Reproduce every line of the records below word for word, leaving out the picture lines.
>> Start
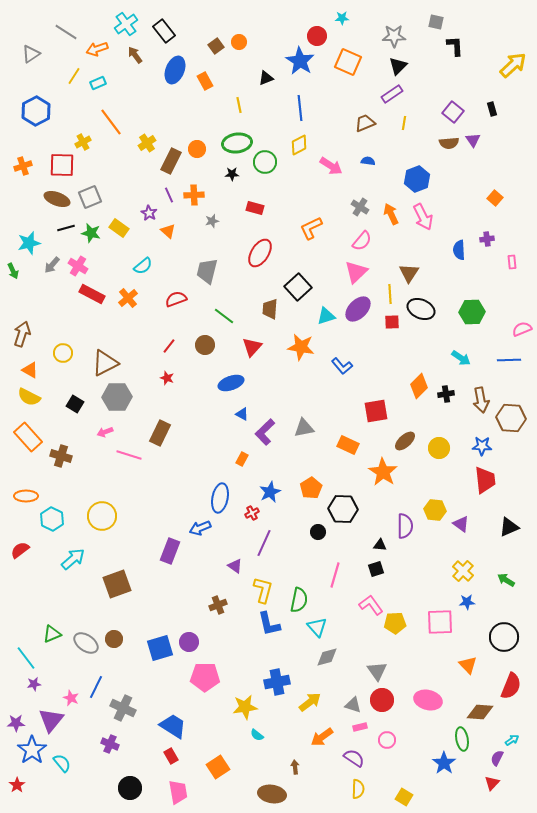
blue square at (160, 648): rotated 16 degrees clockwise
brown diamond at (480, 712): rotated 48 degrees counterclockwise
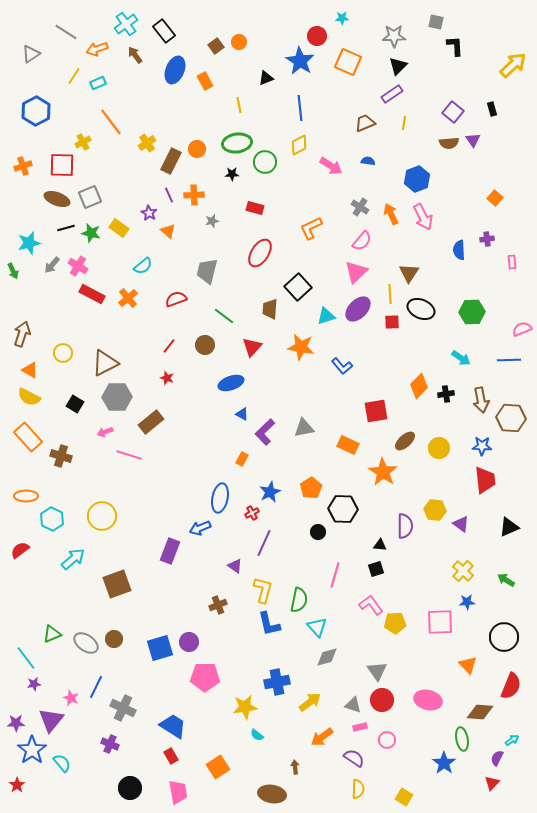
brown rectangle at (160, 433): moved 9 px left, 11 px up; rotated 25 degrees clockwise
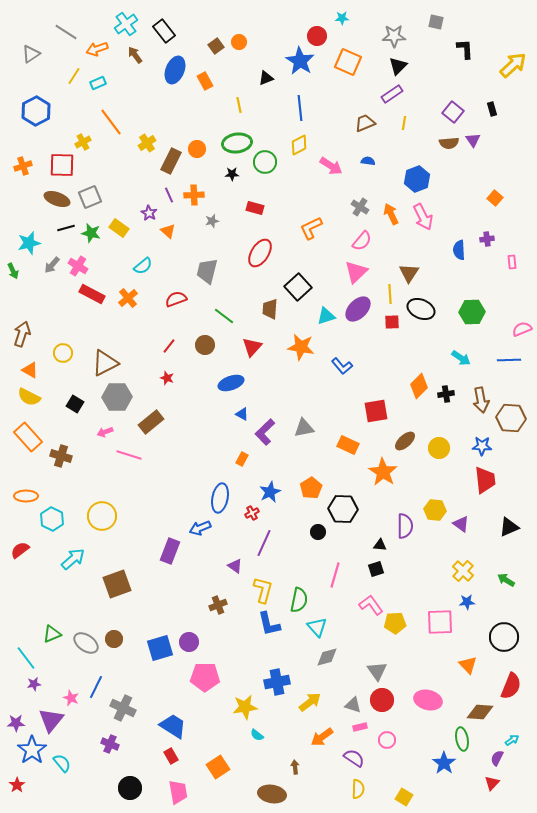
black L-shape at (455, 46): moved 10 px right, 3 px down
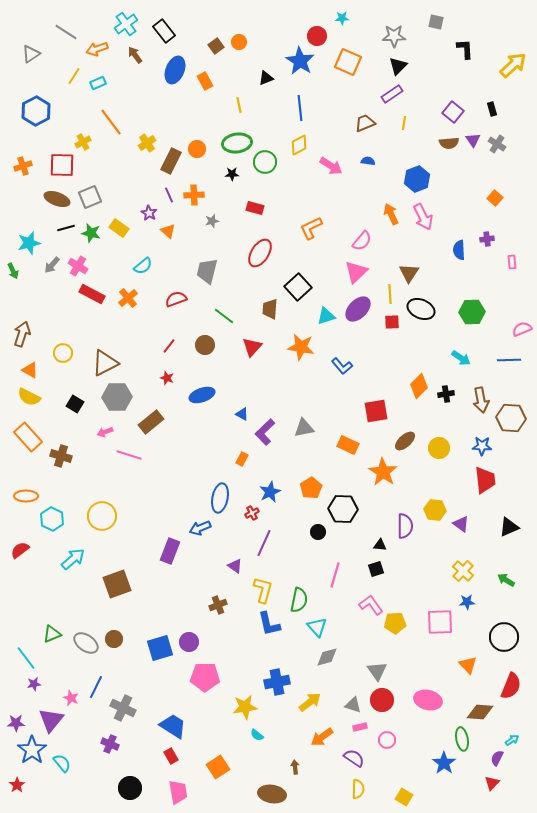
gray cross at (360, 207): moved 137 px right, 63 px up
blue ellipse at (231, 383): moved 29 px left, 12 px down
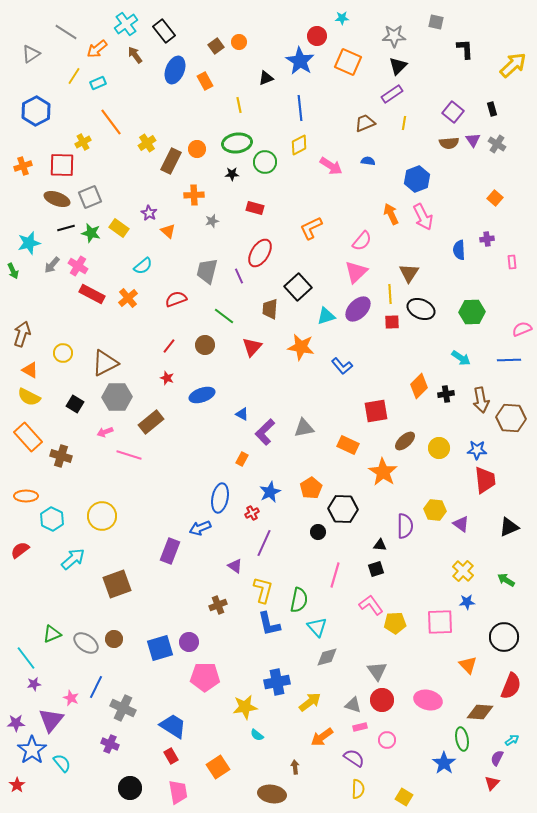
orange arrow at (97, 49): rotated 20 degrees counterclockwise
purple line at (169, 195): moved 70 px right, 81 px down
blue star at (482, 446): moved 5 px left, 4 px down
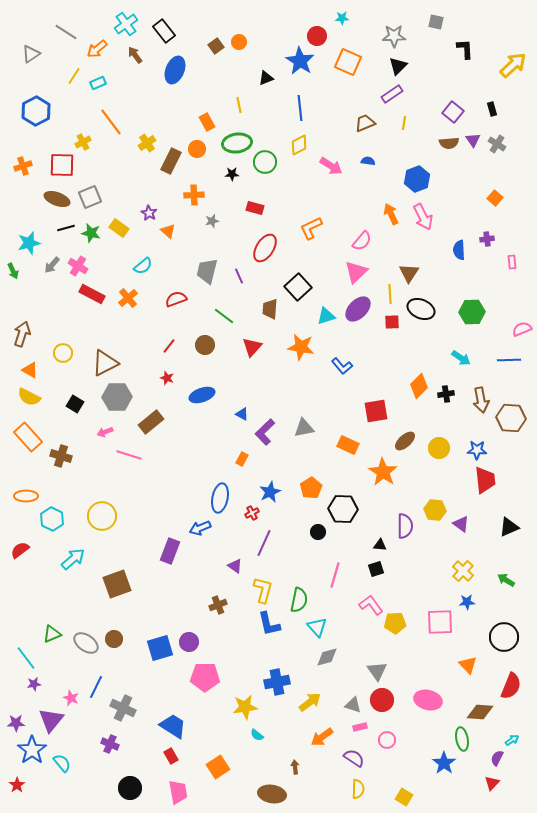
orange rectangle at (205, 81): moved 2 px right, 41 px down
red ellipse at (260, 253): moved 5 px right, 5 px up
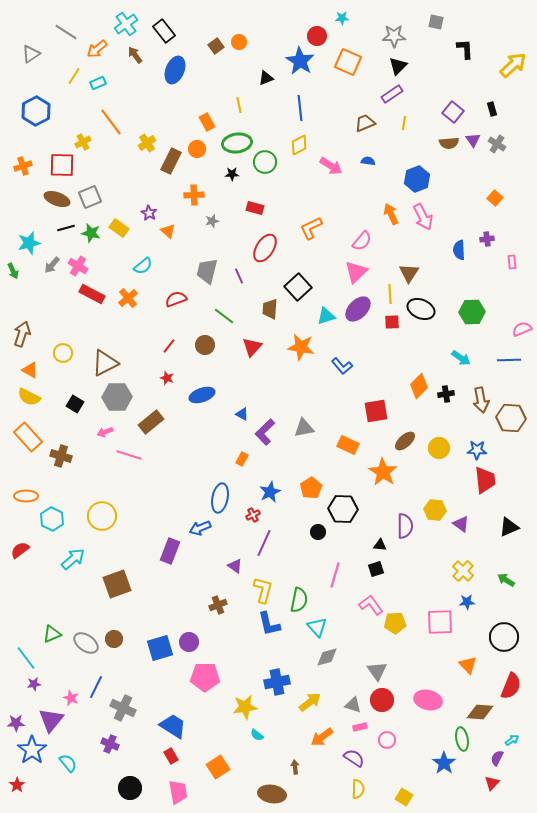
red cross at (252, 513): moved 1 px right, 2 px down
cyan semicircle at (62, 763): moved 6 px right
>> End
**Task solution**
blue square at (160, 648): rotated 16 degrees clockwise
brown diamond at (480, 712): rotated 48 degrees counterclockwise
brown rectangle at (160, 433): moved 9 px left, 11 px up; rotated 25 degrees clockwise
black L-shape at (455, 46): moved 10 px right, 3 px down
gray cross at (360, 207): moved 137 px right, 63 px up
blue ellipse at (231, 383): moved 29 px left, 12 px down
orange arrow at (97, 49): rotated 20 degrees counterclockwise
purple line at (169, 195): moved 70 px right, 81 px down
blue star at (482, 446): moved 5 px left, 4 px down
orange rectangle at (205, 81): moved 2 px right, 41 px down
red ellipse at (260, 253): moved 5 px right, 5 px up
red cross at (252, 513): moved 1 px right, 2 px down
cyan semicircle at (62, 763): moved 6 px right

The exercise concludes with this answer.